:: Assignment ::
Without a single alteration, write the listing out again.
##### Provided records #####
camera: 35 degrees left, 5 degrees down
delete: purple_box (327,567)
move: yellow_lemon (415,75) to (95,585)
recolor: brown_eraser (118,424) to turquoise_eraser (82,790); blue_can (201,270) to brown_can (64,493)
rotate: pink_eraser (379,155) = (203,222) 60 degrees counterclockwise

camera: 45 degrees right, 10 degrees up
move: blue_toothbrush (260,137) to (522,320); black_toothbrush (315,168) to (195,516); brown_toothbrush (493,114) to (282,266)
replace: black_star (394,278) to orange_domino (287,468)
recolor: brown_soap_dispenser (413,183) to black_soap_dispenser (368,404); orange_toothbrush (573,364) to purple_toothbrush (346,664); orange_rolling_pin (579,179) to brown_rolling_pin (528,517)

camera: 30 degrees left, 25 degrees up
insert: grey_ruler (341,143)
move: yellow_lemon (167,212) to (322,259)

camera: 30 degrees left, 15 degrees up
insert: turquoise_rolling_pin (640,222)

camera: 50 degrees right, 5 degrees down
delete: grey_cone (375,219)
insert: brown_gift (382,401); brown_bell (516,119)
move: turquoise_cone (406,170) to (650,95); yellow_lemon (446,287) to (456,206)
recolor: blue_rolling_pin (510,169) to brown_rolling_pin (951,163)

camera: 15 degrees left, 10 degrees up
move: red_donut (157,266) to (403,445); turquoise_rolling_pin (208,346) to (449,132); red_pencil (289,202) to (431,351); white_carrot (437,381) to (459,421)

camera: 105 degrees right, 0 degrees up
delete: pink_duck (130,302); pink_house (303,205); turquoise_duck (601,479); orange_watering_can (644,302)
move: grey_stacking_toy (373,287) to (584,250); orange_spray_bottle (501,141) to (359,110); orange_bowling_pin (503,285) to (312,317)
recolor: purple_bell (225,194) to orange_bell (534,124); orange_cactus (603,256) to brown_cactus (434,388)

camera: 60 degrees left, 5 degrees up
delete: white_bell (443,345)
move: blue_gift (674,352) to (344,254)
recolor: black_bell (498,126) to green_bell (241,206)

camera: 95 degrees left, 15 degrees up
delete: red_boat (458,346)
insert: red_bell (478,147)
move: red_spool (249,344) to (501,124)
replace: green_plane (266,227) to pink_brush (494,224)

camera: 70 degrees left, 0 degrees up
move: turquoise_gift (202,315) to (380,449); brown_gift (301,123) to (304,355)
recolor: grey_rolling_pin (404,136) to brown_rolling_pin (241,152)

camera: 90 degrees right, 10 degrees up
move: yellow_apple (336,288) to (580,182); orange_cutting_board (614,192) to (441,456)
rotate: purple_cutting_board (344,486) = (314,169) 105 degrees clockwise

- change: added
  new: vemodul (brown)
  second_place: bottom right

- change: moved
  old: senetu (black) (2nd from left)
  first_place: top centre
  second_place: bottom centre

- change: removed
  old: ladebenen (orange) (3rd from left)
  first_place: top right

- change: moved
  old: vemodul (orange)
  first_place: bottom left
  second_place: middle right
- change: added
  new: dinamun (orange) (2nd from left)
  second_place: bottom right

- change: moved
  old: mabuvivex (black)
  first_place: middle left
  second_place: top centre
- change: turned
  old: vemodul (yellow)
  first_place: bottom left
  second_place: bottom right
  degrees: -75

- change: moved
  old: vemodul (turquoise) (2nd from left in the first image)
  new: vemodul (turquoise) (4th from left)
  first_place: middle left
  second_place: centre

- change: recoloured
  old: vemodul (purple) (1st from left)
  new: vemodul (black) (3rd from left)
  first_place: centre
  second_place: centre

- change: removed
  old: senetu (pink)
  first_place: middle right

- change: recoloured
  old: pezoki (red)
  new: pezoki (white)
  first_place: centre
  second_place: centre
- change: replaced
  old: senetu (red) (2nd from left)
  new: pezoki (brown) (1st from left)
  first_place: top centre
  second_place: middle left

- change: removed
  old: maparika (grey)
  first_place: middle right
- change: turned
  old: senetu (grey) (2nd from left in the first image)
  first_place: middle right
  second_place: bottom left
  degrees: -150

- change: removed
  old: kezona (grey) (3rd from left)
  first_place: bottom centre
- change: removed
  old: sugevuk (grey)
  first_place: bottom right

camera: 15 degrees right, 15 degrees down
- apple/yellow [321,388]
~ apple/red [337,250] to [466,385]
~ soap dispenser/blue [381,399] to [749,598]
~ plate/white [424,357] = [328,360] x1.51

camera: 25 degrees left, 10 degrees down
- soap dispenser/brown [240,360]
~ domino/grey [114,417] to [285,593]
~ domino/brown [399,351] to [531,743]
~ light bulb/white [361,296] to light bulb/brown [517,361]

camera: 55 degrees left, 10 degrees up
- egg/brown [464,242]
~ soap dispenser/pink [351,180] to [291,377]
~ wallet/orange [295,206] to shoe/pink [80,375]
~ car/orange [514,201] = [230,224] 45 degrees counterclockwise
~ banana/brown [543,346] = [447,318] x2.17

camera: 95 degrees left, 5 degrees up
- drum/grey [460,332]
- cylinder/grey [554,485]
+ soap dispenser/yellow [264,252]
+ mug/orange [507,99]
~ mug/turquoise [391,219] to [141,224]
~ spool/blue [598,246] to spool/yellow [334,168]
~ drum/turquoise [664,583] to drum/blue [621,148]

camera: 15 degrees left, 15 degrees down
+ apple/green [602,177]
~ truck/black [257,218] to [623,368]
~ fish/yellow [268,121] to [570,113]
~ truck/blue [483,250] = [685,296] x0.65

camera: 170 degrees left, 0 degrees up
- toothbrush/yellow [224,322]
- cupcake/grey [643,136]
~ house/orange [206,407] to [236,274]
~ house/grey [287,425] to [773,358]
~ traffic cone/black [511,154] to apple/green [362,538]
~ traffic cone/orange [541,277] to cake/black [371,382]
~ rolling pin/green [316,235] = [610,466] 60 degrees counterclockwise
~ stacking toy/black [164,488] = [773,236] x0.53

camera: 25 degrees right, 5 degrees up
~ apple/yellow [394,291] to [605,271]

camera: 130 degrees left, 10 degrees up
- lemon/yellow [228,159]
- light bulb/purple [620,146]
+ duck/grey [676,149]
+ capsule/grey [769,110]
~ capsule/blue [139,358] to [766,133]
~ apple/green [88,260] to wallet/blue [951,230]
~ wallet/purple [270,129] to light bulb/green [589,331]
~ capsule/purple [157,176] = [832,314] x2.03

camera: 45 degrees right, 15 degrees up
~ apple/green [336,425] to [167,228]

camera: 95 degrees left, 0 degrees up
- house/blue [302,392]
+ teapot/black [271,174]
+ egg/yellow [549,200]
#####
:: Response area ::
camera: 35 degrees left, 5 degrees down
delete: purple_box (327,567)
move: yellow_lemon (415,75) to (95,585)
recolor: brown_eraser (118,424) to turquoise_eraser (82,790); blue_can (201,270) to brown_can (64,493)
rotate: pink_eraser (379,155) = (203,222) 60 degrees counterclockwise

camera: 45 degrees right, 10 degrees up
move: blue_toothbrush (260,137) to (522,320); black_toothbrush (315,168) to (195,516); brown_toothbrush (493,114) to (282,266)
replace: black_star (394,278) to orange_domino (287,468)
recolor: brown_soap_dispenser (413,183) to black_soap_dispenser (368,404); orange_toothbrush (573,364) to purple_toothbrush (346,664); orange_rolling_pin (579,179) to brown_rolling_pin (528,517)

camera: 30 degrees left, 25 degrees up
insert: grey_ruler (341,143)
move: yellow_lemon (167,212) to (322,259)

camera: 30 degrees left, 15 degrees up
insert: turquoise_rolling_pin (640,222)

camera: 50 degrees right, 5 degrees down
delete: grey_cone (375,219)
insert: brown_gift (382,401); brown_bell (516,119)
move: turquoise_cone (406,170) to (650,95); yellow_lemon (446,287) to (456,206)
recolor: blue_rolling_pin (510,169) to brown_rolling_pin (951,163)

camera: 15 degrees left, 10 degrees up
move: red_donut (157,266) to (403,445); turquoise_rolling_pin (208,346) to (449,132); red_pencil (289,202) to (431,351); white_carrot (437,381) to (459,421)

camera: 105 degrees right, 0 degrees up
delete: pink_duck (130,302); pink_house (303,205); turquoise_duck (601,479); orange_watering_can (644,302)
move: grey_stacking_toy (373,287) to (584,250); orange_spray_bottle (501,141) to (359,110); orange_bowling_pin (503,285) to (312,317)
recolor: purple_bell (225,194) to orange_bell (534,124); orange_cactus (603,256) to brown_cactus (434,388)

camera: 60 degrees left, 5 degrees up
delete: white_bell (443,345)
move: blue_gift (674,352) to (344,254)
recolor: black_bell (498,126) to green_bell (241,206)

camera: 95 degrees left, 15 degrees up
delete: red_boat (458,346)
insert: red_bell (478,147)
move: red_spool (249,344) to (501,124)
replace: green_plane (266,227) to pink_brush (494,224)

camera: 70 degrees left, 0 degrees up
move: turquoise_gift (202,315) to (380,449); brown_gift (301,123) to (304,355)
recolor: grey_rolling_pin (404,136) to brown_rolling_pin (241,152)

camera: 90 degrees right, 10 degrees up
move: yellow_apple (336,288) to (580,182); orange_cutting_board (614,192) to (441,456)
rotate: purple_cutting_board (344,486) = (314,169) 105 degrees clockwise

- change: added
  new: vemodul (brown)
  second_place: bottom right

- change: moved
  old: senetu (black) (2nd from left)
  first_place: top centre
  second_place: bottom centre

- change: removed
  old: ladebenen (orange) (3rd from left)
  first_place: top right

- change: moved
  old: vemodul (orange)
  first_place: bottom left
  second_place: middle right
- change: added
  new: dinamun (orange) (2nd from left)
  second_place: bottom right

- change: moved
  old: mabuvivex (black)
  first_place: middle left
  second_place: top centre
- change: turned
  old: vemodul (yellow)
  first_place: bottom left
  second_place: bottom right
  degrees: -75

- change: moved
  old: vemodul (turquoise) (2nd from left in the first image)
  new: vemodul (turquoise) (4th from left)
  first_place: middle left
  second_place: centre

- change: recoloured
  old: vemodul (purple) (1st from left)
  new: vemodul (black) (3rd from left)
  first_place: centre
  second_place: centre

- change: removed
  old: senetu (pink)
  first_place: middle right

- change: recoloured
  old: pezoki (red)
  new: pezoki (white)
  first_place: centre
  second_place: centre
- change: replaced
  old: senetu (red) (2nd from left)
  new: pezoki (brown) (1st from left)
  first_place: top centre
  second_place: middle left

- change: removed
  old: maparika (grey)
  first_place: middle right
- change: turned
  old: senetu (grey) (2nd from left in the first image)
  first_place: middle right
  second_place: bottom left
  degrees: -150

- change: removed
  old: kezona (grey) (3rd from left)
  first_place: bottom centre
- change: removed
  old: sugevuk (grey)
  first_place: bottom right

camera: 15 degrees right, 15 degrees down
- apple/yellow [321,388]
~ apple/red [337,250] to [466,385]
~ soap dispenser/blue [381,399] to [749,598]
~ plate/white [424,357] = [328,360] x1.51

camera: 25 degrees left, 10 degrees down
- soap dispenser/brown [240,360]
~ domino/grey [114,417] to [285,593]
~ domino/brown [399,351] to [531,743]
~ light bulb/white [361,296] to light bulb/brown [517,361]

camera: 55 degrees left, 10 degrees up
- egg/brown [464,242]
~ soap dispenser/pink [351,180] to [291,377]
~ wallet/orange [295,206] to shoe/pink [80,375]
~ car/orange [514,201] = [230,224] 45 degrees counterclockwise
~ banana/brown [543,346] = [447,318] x2.17

camera: 95 degrees left, 5 degrees up
- drum/grey [460,332]
- cylinder/grey [554,485]
+ soap dispenser/yellow [264,252]
+ mug/orange [507,99]
~ mug/turquoise [391,219] to [141,224]
~ spool/blue [598,246] to spool/yellow [334,168]
~ drum/turquoise [664,583] to drum/blue [621,148]

camera: 15 degrees left, 15 degrees down
+ apple/green [602,177]
~ truck/black [257,218] to [623,368]
~ fish/yellow [268,121] to [570,113]
~ truck/blue [483,250] = [685,296] x0.65

camera: 170 degrees left, 0 degrees up
- toothbrush/yellow [224,322]
- cupcake/grey [643,136]
~ house/orange [206,407] to [236,274]
~ house/grey [287,425] to [773,358]
~ traffic cone/black [511,154] to apple/green [362,538]
~ traffic cone/orange [541,277] to cake/black [371,382]
~ rolling pin/green [316,235] = [610,466] 60 degrees counterclockwise
~ stacking toy/black [164,488] = [773,236] x0.53

camera: 25 degrees right, 5 degrees up
~ apple/yellow [394,291] to [605,271]

camera: 130 degrees left, 10 degrees up
- lemon/yellow [228,159]
- light bulb/purple [620,146]
+ duck/grey [676,149]
+ capsule/grey [769,110]
~ capsule/blue [139,358] to [766,133]
~ apple/green [88,260] to wallet/blue [951,230]
~ wallet/purple [270,129] to light bulb/green [589,331]
~ capsule/purple [157,176] = [832,314] x2.03

camera: 45 degrees right, 15 degrees up
~ apple/green [336,425] to [167,228]

camera: 95 degrees left, 0 degrees up
- house/blue [302,392]
+ teapot/black [271,174]
+ egg/yellow [549,200]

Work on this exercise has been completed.